[WORK TASK] Although the data below contains pictures, please reproduce only its words, exactly.

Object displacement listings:
◆ ◆ ◆ ◆ ◆ ◆ ◆
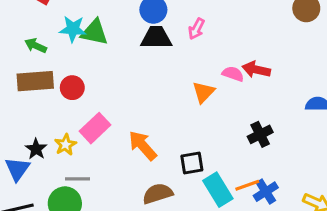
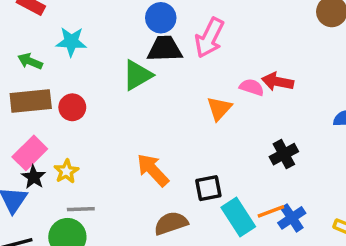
pink arrow: (196, 29) -> (209, 38), size x1.6
green triangle: (94, 32) -> (137, 75), moved, turned -40
pink rectangle: (95, 128) -> (30, 153), moved

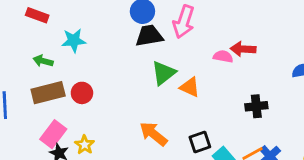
green triangle: (137, 75) -> (164, 73), moved
orange triangle: (219, 108) -> (190, 87), moved, turned -40
black cross: (284, 154) -> (256, 106), turned 30

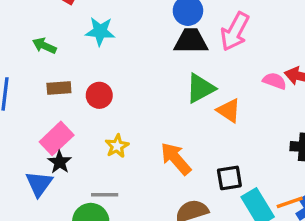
green arrow: (43, 61) -> (44, 46), moved
brown rectangle: (48, 93) -> (59, 88), size x0.6
yellow star: (85, 145) -> (117, 146), moved

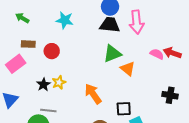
cyan star: (100, 31) -> (65, 20), moved
pink arrow: (235, 32) -> (137, 22), turned -40
pink rectangle: (57, 138) -> (16, 64), moved
black star: (60, 162) -> (43, 85), moved

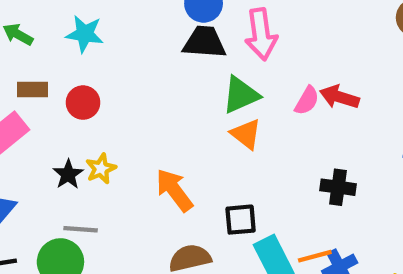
cyan star: (65, 20) -> (85, 34), moved
green triangle: (112, 54) -> (241, 95), moved
pink semicircle: (157, 54) -> (307, 101), turned 96

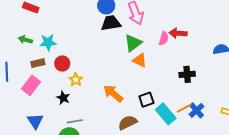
cyan star: (85, 34) -> (48, 42), moved
yellow star: (101, 169) -> (76, 80), moved

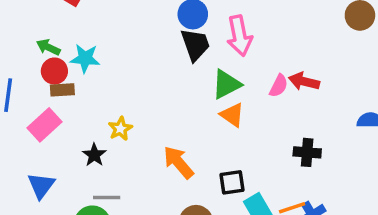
black trapezoid: (111, 23) -> (195, 45), turned 70
red circle: (62, 64) -> (54, 71), moved

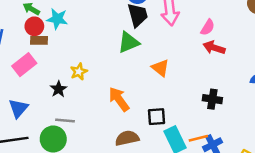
green triangle: (226, 84) -> (129, 42), moved
pink semicircle: (279, 86) -> (208, 27), moved

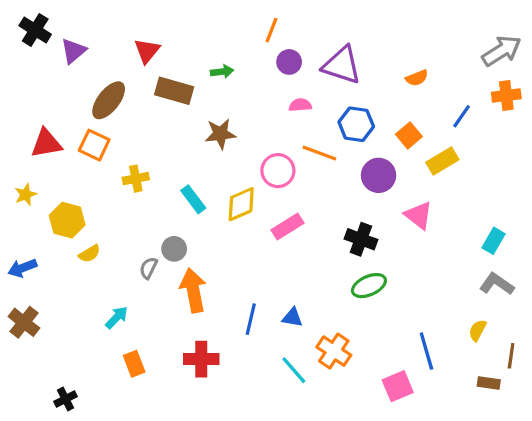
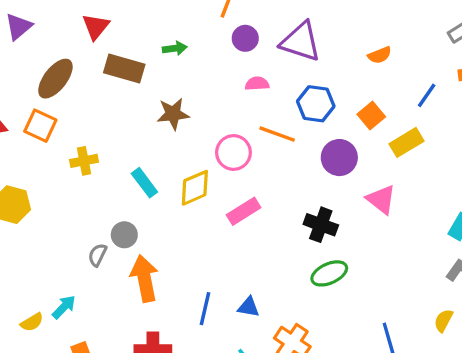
yellow semicircle: (89, 254) -> (32, 322), moved

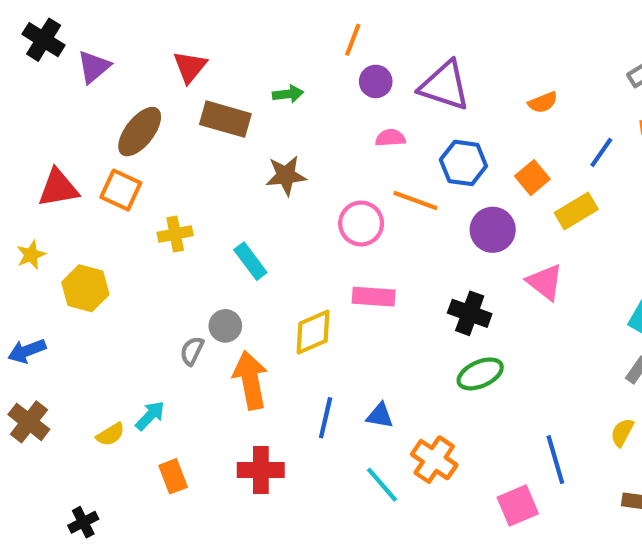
yellow diamond: (195, 188) -> (313, 332), moved
pink rectangle: (244, 211) -> (374, 297), turned 36

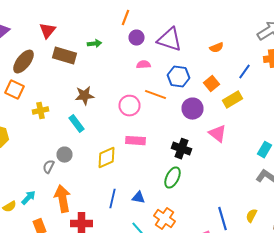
brown star: (286, 175) -> (84, 96), moved
green ellipse: (480, 374) -> (172, 178), moved, turned -40
orange arrow: (250, 380) -> (62, 199), moved
yellow semicircle: (622, 432) -> (252, 216), moved

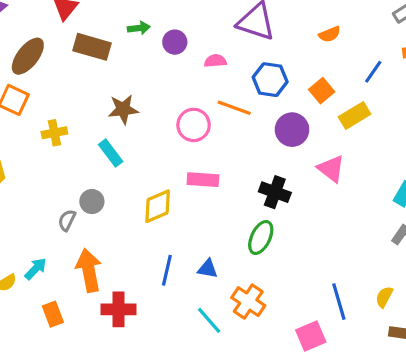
purple circle: (136, 38) -> (175, 42), moved

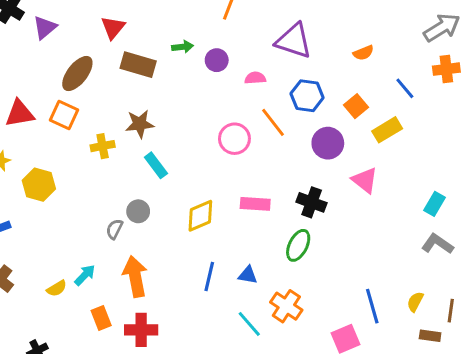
blue line: (373, 72) -> (405, 88), turned -75
orange line: (234, 108) -> (273, 122), turned 32
brown star: (123, 109) -> (140, 124), moved
pink rectangle: (203, 180) -> (255, 204), moved
red cross: (118, 309) -> (141, 330), moved

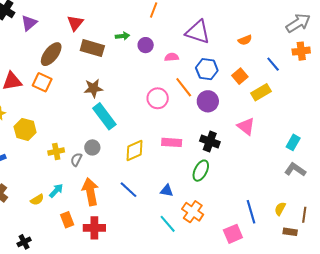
purple circle: (328, 143) -> (208, 101), moved
yellow cross: (103, 146) -> (56, 152), moved
cyan rectangle: (156, 165) -> (104, 116), size x1.5
blue line: (209, 277) -> (128, 190), moved, turned -60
◆ ◆ ◆ ◆ ◆ ◆ ◆
[WRITTEN RESPONSE]
pink arrow: (196, 29) -> (209, 38), size x1.6
green triangle: (94, 32) -> (137, 75), moved, turned -40
pink rectangle: (95, 128) -> (30, 153), moved

green triangle: (137, 75) -> (164, 73), moved
orange triangle: (219, 108) -> (190, 87), moved, turned -40
black cross: (284, 154) -> (256, 106), turned 30

green arrow: (43, 61) -> (44, 46), moved
brown rectangle: (48, 93) -> (59, 88), size x0.6
yellow star: (85, 145) -> (117, 146), moved

cyan star: (100, 31) -> (65, 20), moved
pink arrow: (235, 32) -> (137, 22), turned -40
pink rectangle: (57, 138) -> (16, 64), moved
black star: (60, 162) -> (43, 85), moved

cyan star: (65, 20) -> (85, 34), moved
green triangle: (112, 54) -> (241, 95), moved
pink semicircle: (157, 54) -> (307, 101), turned 96

cyan star: (85, 34) -> (48, 42), moved
yellow star: (101, 169) -> (76, 80), moved

black trapezoid: (111, 23) -> (195, 45), turned 70
red circle: (62, 64) -> (54, 71), moved

green triangle: (226, 84) -> (129, 42), moved
pink semicircle: (279, 86) -> (208, 27), moved

yellow semicircle: (89, 254) -> (32, 322), moved

yellow diamond: (195, 188) -> (313, 332), moved
pink rectangle: (244, 211) -> (374, 297), turned 36

brown star: (286, 175) -> (84, 96), moved
green ellipse: (480, 374) -> (172, 178), moved, turned -40
orange arrow: (250, 380) -> (62, 199), moved
yellow semicircle: (622, 432) -> (252, 216), moved

purple circle: (136, 38) -> (175, 42), moved

blue line: (373, 72) -> (405, 88), turned -75
orange line: (234, 108) -> (273, 122), turned 32
brown star: (123, 109) -> (140, 124), moved
pink rectangle: (203, 180) -> (255, 204), moved
red cross: (118, 309) -> (141, 330), moved

purple circle: (328, 143) -> (208, 101), moved
yellow cross: (103, 146) -> (56, 152), moved
cyan rectangle: (156, 165) -> (104, 116), size x1.5
blue line: (209, 277) -> (128, 190), moved, turned -60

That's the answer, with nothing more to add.